Stored data records:
= = = = =

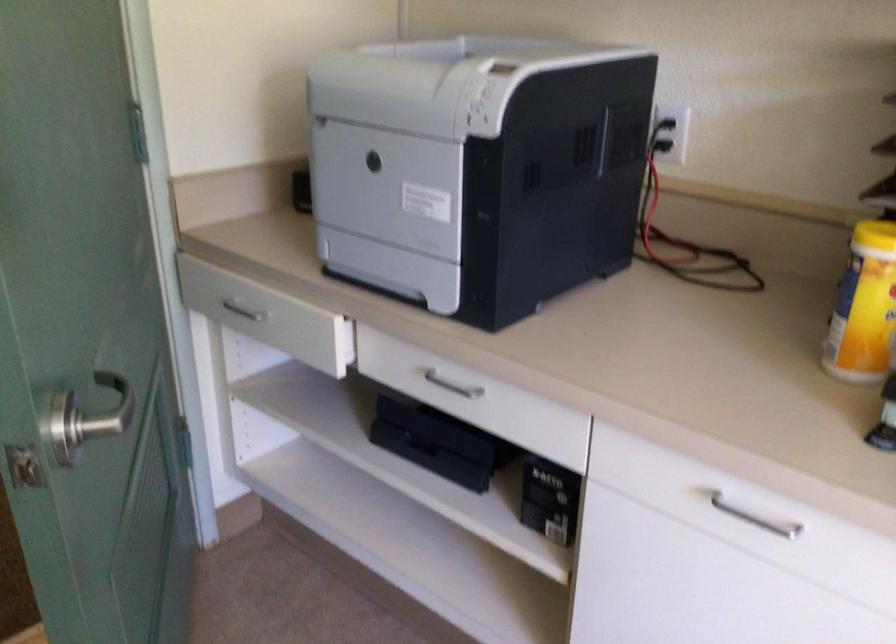
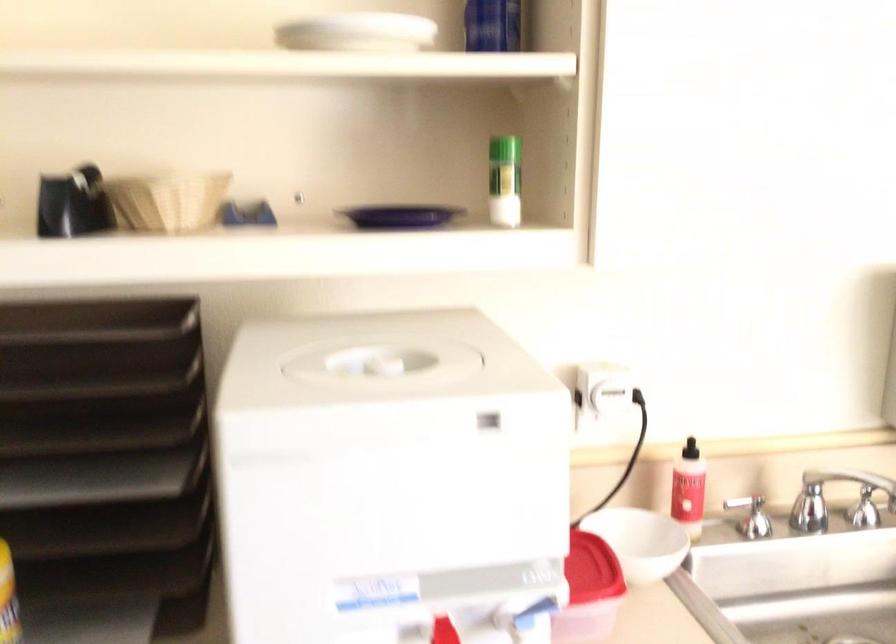
Question: The camera is either moving clockwise (left) or counter-clockwise (right) around the object. The first image is from the beginning of the video and the second image is from the end. Is the camera moving left or right when shooting the video?

Choices:
 (A) Left
 (B) Right

Answer: (A)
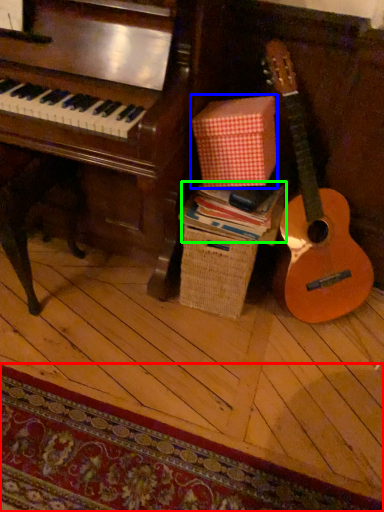
Question: Which is nearer to the mat (highlighted by a red box)? cardboard box (highlighted by a blue box) or book (highlighted by a green box).

Choices:
 (A) cardboard box
 (B) book

Answer: (B)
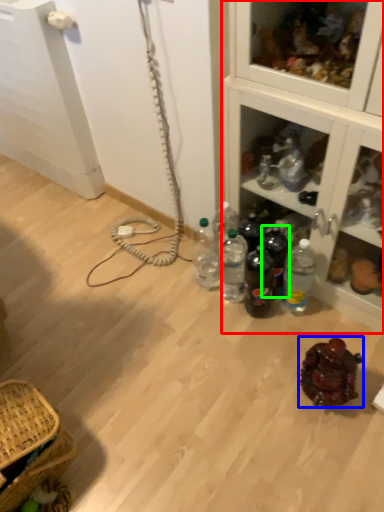
Question: Considering the real-world distances, which object is closest to cabinetry (highlighted by a red box)? food (highlighted by a blue box) or bottle (highlighted by a green box).

Choices:
 (A) food
 (B) bottle

Answer: (B)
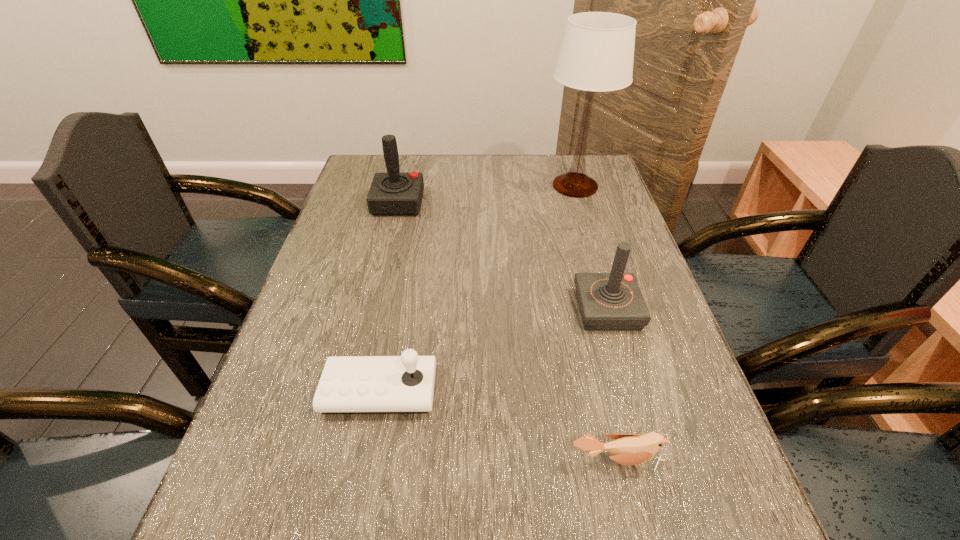
Where is `table lamp`? table lamp is located at coordinates (597, 52).

This screenshot has height=540, width=960. What are the coordinates of `the farthest joystick` in the screenshot? It's located at (393, 193).

Find the location of a particular element. The image size is (960, 540). the rightmost joystick is located at coordinates (613, 301).

You are a GUI agent. You are given a task and a screenshot of the screen. Output one action in this format:
    pyautogui.click(x=<x>, y=<y>)
    Task: Click on the third farthest object
    The image size is (960, 540).
    Given the screenshot: What is the action you would take?
    pyautogui.click(x=613, y=301)

Identify the location of the fourth farthest object. This screenshot has height=540, width=960. (404, 384).

Locate an element on the screen. Image resolution: width=960 pixels, height=540 pixels. the shortest joystick is located at coordinates tap(404, 384).

Identify the location of the nearest object. (627, 449).

Where is `bird`? bird is located at coordinates pos(627,449).

Image resolution: width=960 pixels, height=540 pixels. I want to click on free space located above the cylindrical shade of the tallest object, so click(433, 186).

This screenshot has height=540, width=960. Identify the location of free space located 0.290m above the cylindrical shade of the tallest object. (451, 186).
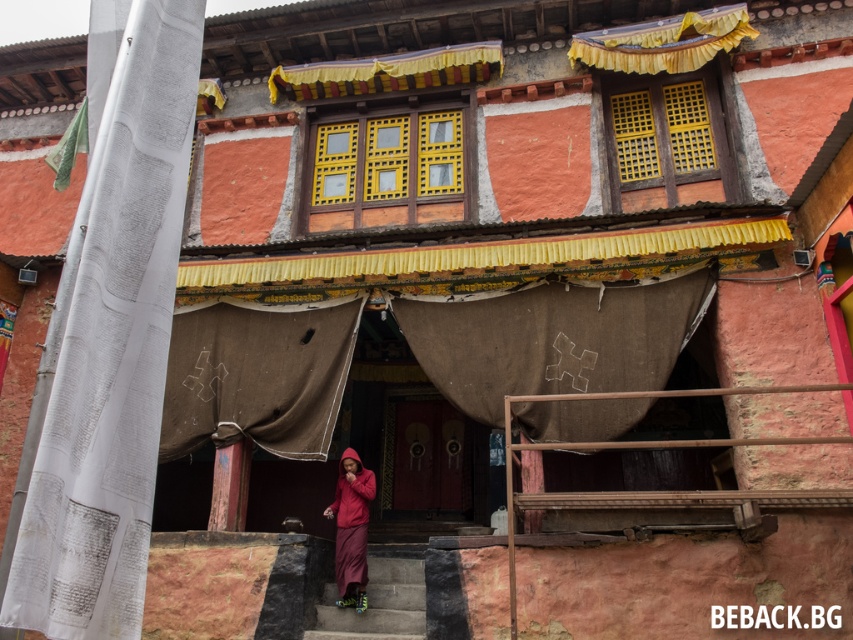
You are standing at the entrance of the traditional building and want to go down the concrete stairs at center. Based on the coordinates provided, which direction should you move relative to the building?

The concrete stairs at center are located at coordinates point (379, 598), so you should move towards the center of the building to reach them.

You are standing at the entrance of the traditional building and want to walk towards the two points marked in the scene. Which point, point (358, 621) or point (364, 529), would you reach first?

You would reach point (358, 621) first because it is in front of point (364, 529).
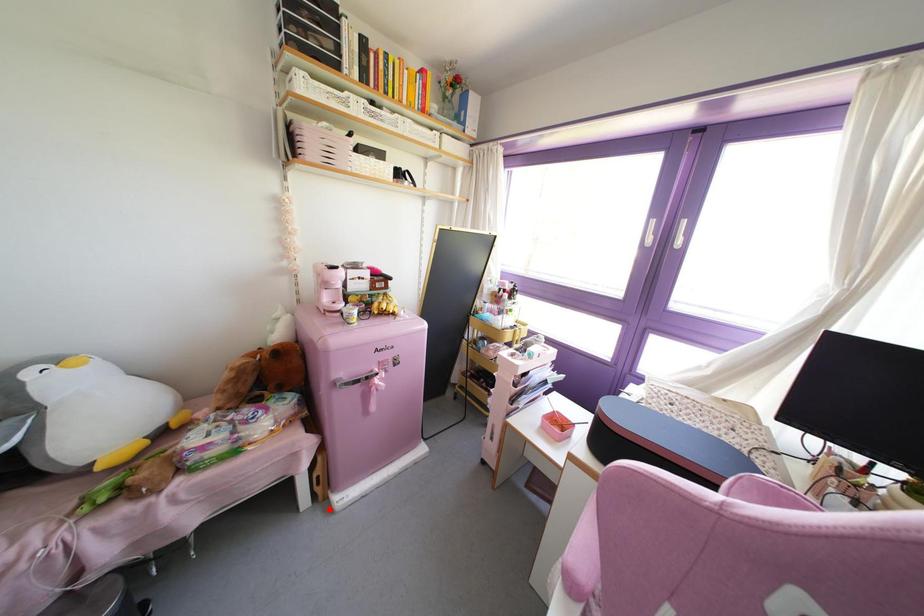
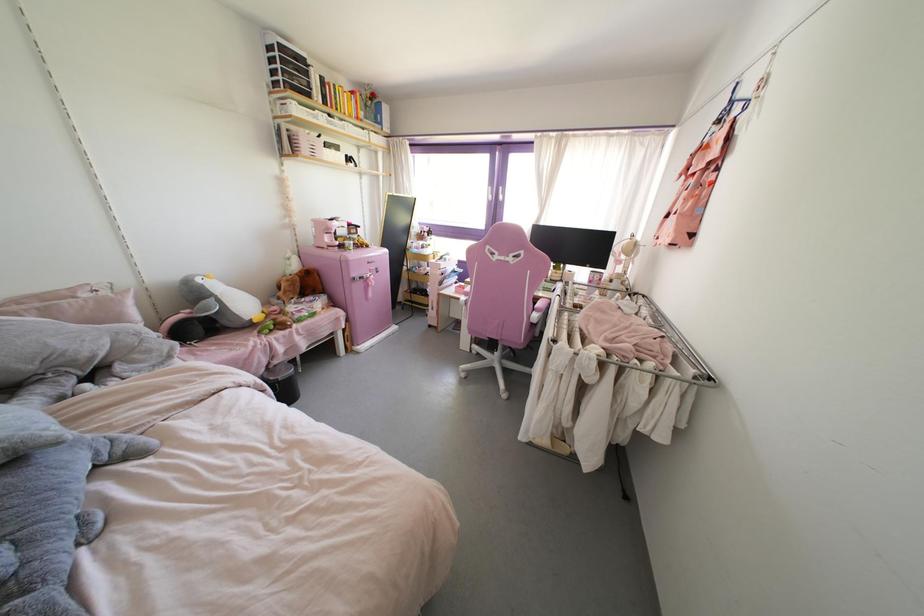
Locate, in the second image, the point that corresponds to the highlighted location in the first image.

(357, 352)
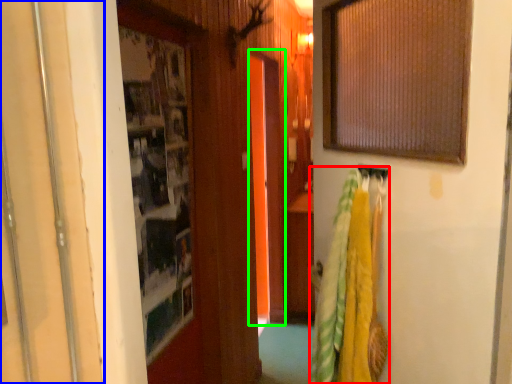
Question: Which object is positioned farthest from laundry (highlighted by a red box)? Select from door (highlighted by a blue box) and screen door (highlighted by a green box).

Choices:
 (A) door
 (B) screen door

Answer: (B)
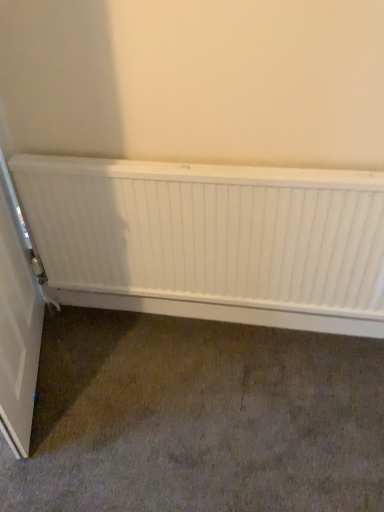
Question: Is white matte radiator at center wider or thinner than white matte door at left?

Choices:
 (A) wide
 (B) thin

Answer: (B)

Question: Considering their positions, is white matte radiator at center located in front of or behind white matte door at left?

Choices:
 (A) front
 (B) behind

Answer: (B)

Question: Is point (145, 229) closer or farther from the camera than point (41, 329)?

Choices:
 (A) farther
 (B) closer

Answer: (B)

Question: Based on their positions, is white matte door at left located to the left or right of white matte radiator at center?

Choices:
 (A) right
 (B) left

Answer: (B)

Question: Do you think white matte door at left is within white matte radiator at center, or outside of it?

Choices:
 (A) outside
 (B) inside

Answer: (A)

Question: Looking at their shapes, would you say white matte door at left is wider or thinner than white matte radiator at center?

Choices:
 (A) wide
 (B) thin

Answer: (A)

Question: Is white matte door at left taller or shorter than white matte radiator at center?

Choices:
 (A) tall
 (B) short

Answer: (A)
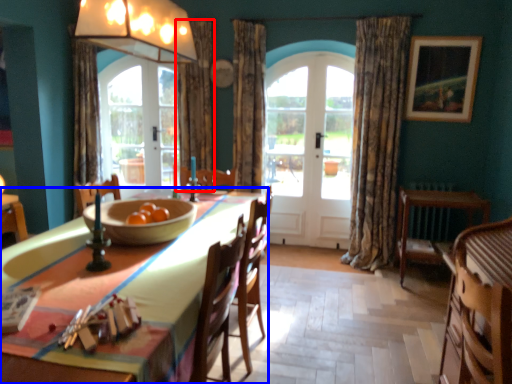
Question: Which object appears farthest to the camera in this image, curtain (highlighted by a red box) or table (highlighted by a blue box)?

Choices:
 (A) curtain
 (B) table

Answer: (A)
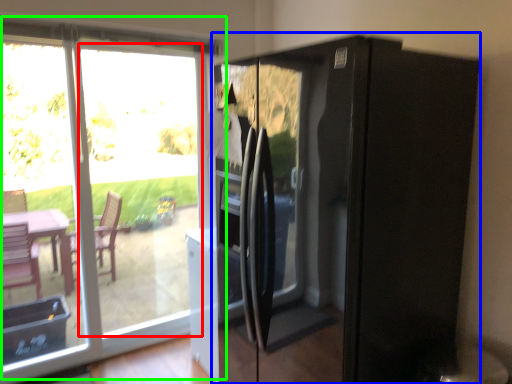
Question: Based on their relative distances, which object is nearer to glass door (highlighted by a red box)? Choose from appliance (highlighted by a blue box) and window (highlighted by a green box).

Choices:
 (A) appliance
 (B) window

Answer: (B)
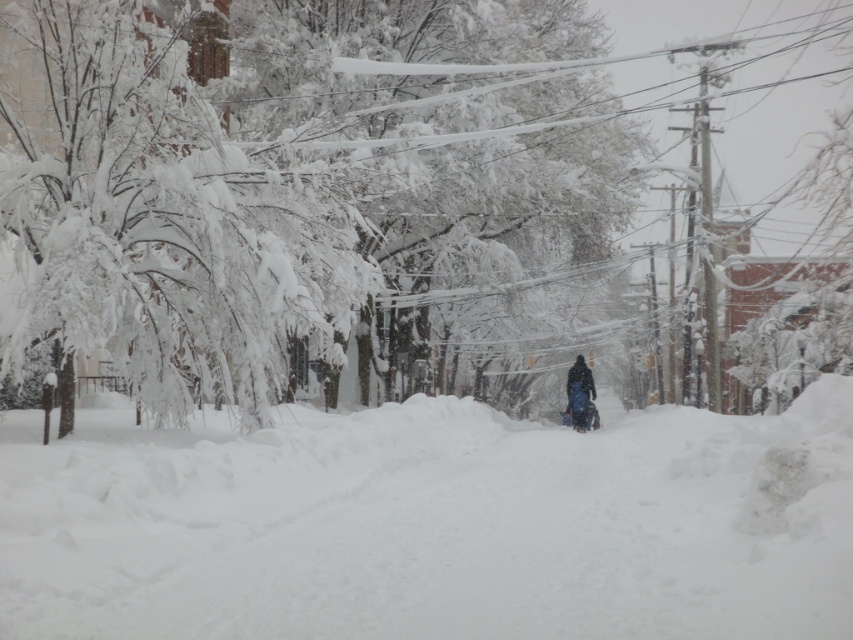
Between point (770, 561) and point (596, 104), which one is positioned behind?

The point (596, 104) is behind.

Who is taller, white fluffy snow at center or white frosty tree at center?

Standing taller between the two is white frosty tree at center.

Describe the element at coordinates (431, 524) in the screenshot. I see `white fluffy snow at center` at that location.

You are a GUI agent. You are given a task and a screenshot of the screen. Output one action in this format:
    pyautogui.click(x=<x>, y=<y>)
    Task: Click on the white fluffy snow at center
    
    Given the screenshot: What is the action you would take?
    pyautogui.click(x=431, y=524)

Is white fluffy snow at center to the right of dark blue fabric at center from the viewer's perspective?

In fact, white fluffy snow at center is to the left of dark blue fabric at center.

Which of these two, white fluffy snow at center or dark blue fabric at center, stands shorter?

Standing shorter between the two is dark blue fabric at center.

Does point (202, 444) come in front of point (584, 422)?

Yes, it is in front of point (584, 422).

Identify the location of white fluffy snow at center. (431, 524).

Which of these two, white frosty tree at center or dark blue fabric at center, stands shorter?

dark blue fabric at center is shorter.

Who is positioned more to the left, white frosty tree at center or dark blue fabric at center?

Positioned to the left is white frosty tree at center.

Is point (202, 132) positioned after point (585, 385)?

No, (202, 132) is in front of (585, 385).

I want to click on white frosty tree at center, so pyautogui.click(x=268, y=173).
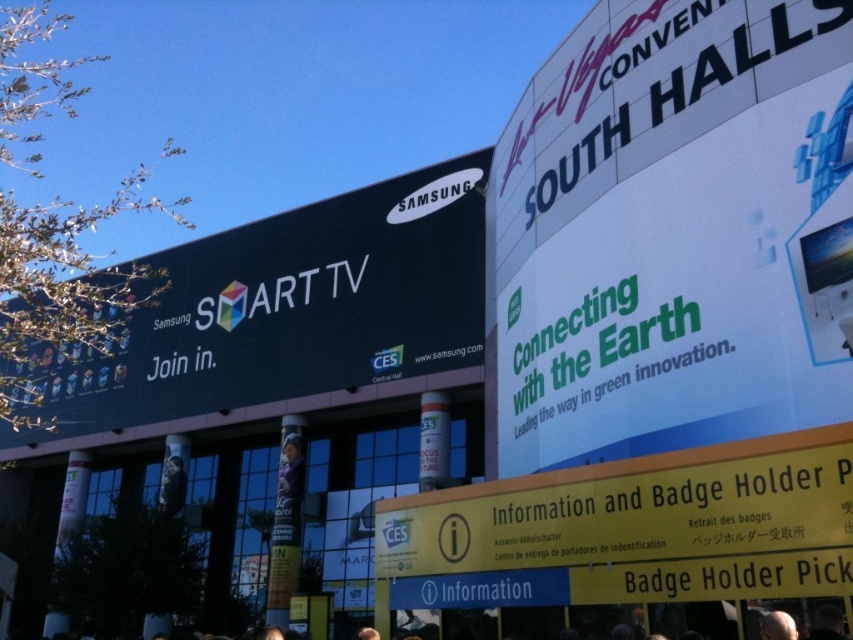
Which is behind, point (453, 342) or point (451, 611)?

The point (453, 342) is behind.

Can you confirm if black matte sign at upper left is positioned above dark gray hair at lower center?

Indeed, black matte sign at upper left is positioned over dark gray hair at lower center.

The height and width of the screenshot is (640, 853). In order to click on black matte sign at upper left in this screenshot , I will do `click(291, 308)`.

Does point (659, 628) come in front of point (814, 627)?

That is False.

Measure the distance between dark gray hair at lower center and dark hair at lower right.

A distance of 3.11 meters exists between dark gray hair at lower center and dark hair at lower right.

Image resolution: width=853 pixels, height=640 pixels. Describe the element at coordinates (691, 620) in the screenshot. I see `dark gray hair at lower center` at that location.

The width and height of the screenshot is (853, 640). Find the location of `dark gray hair at lower center`. dark gray hair at lower center is located at coordinates (691, 620).

Does black matte sign at upper left have a smaller size compared to dark hair at lower right?

Incorrect, black matte sign at upper left is not smaller in size than dark hair at lower right.

From the picture: Does black matte sign at upper left come behind dark hair at lower right?

Yes, it is behind dark hair at lower right.

Between point (431, 294) and point (831, 611), which one is positioned in front?

Point (831, 611)

This screenshot has height=640, width=853. In order to click on black matte sign at upper left in this screenshot , I will do `click(291, 308)`.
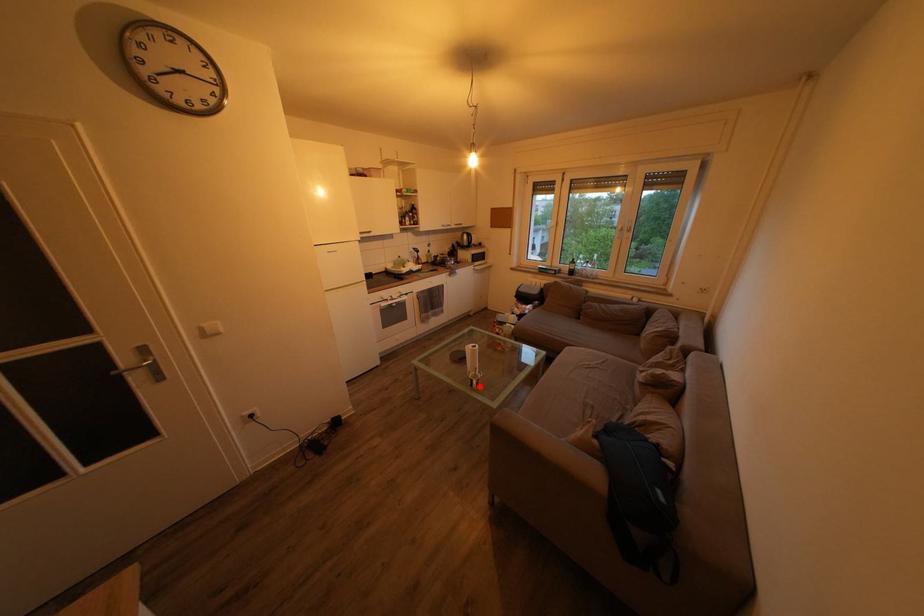
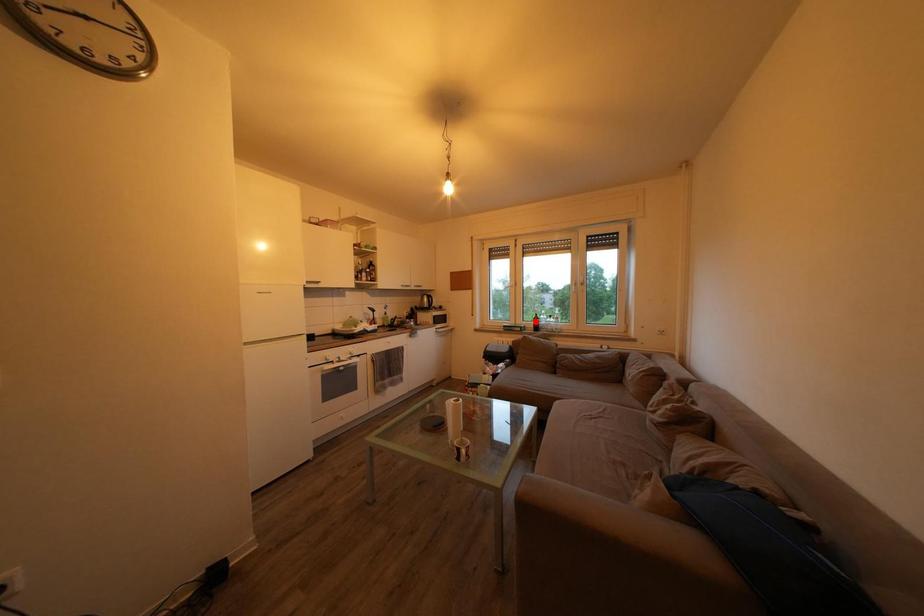
I am providing you with two images of the same scene from different viewpoints. A red point is marked on the first image and another point is marked on the second image. Is the marked point in image1 the same physical position as the marked point in image2?

No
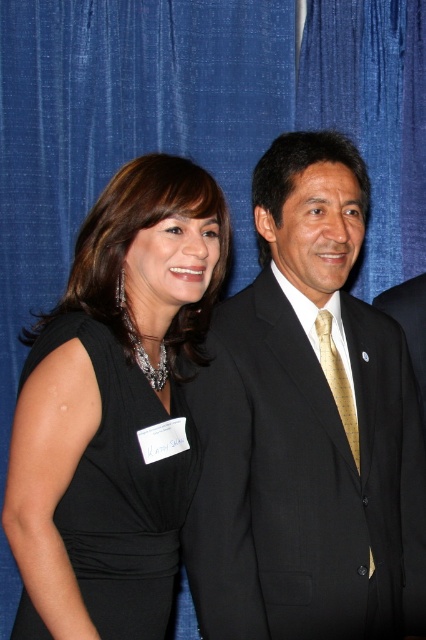
Question: Which object is farther from the camera taking this photo?

Choices:
 (A) black suit at right
 (B) black matte dress at left
 (C) gold woven tie at center

Answer: (C)

Question: Does black suit at right appear on the left side of gold silk tie at center?

Choices:
 (A) yes
 (B) no

Answer: (A)

Question: Which point is farther to the camera?

Choices:
 (A) gold woven tie at center
 (B) black suit at right

Answer: (A)

Question: Can you confirm if black matte dress at left is smaller than gold silk tie at center?

Choices:
 (A) yes
 (B) no

Answer: (B)

Question: Is black suit at right to the right of black matte dress at left from the viewer's perspective?

Choices:
 (A) yes
 (B) no

Answer: (A)

Question: Among these objects, which one is farthest from the camera?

= = = = =

WHAT IS REQUIRED: Output the records verbatim, beginning at the line that contains "Question: Considering the real-world" and ending after the line that contains "Identify the location of the fourth". Omit the pictures.

RESPONSE:
Question: Considering the real-world distances, which object is closest to cabinetry (highlighted by a red box)? food (highlighted by a blue box) or bottle (highlighted by a green box).

Choices:
 (A) food
 (B) bottle

Answer: (B)
Where is `table lamp`? table lamp is located at coordinates (597, 52).

This screenshot has height=540, width=960. What are the coordinates of `the farthest joystick` in the screenshot? It's located at (393, 193).

Find the location of a particular element. The image size is (960, 540). the rightmost joystick is located at coordinates (613, 301).

You are a GUI agent. You are given a task and a screenshot of the screen. Output one action in this format:
    pyautogui.click(x=<x>, y=<y>)
    Task: Click on the third farthest object
    The image size is (960, 540).
    Given the screenshot: What is the action you would take?
    pyautogui.click(x=613, y=301)

Identify the location of the fourth farthest object. This screenshot has height=540, width=960. (404, 384).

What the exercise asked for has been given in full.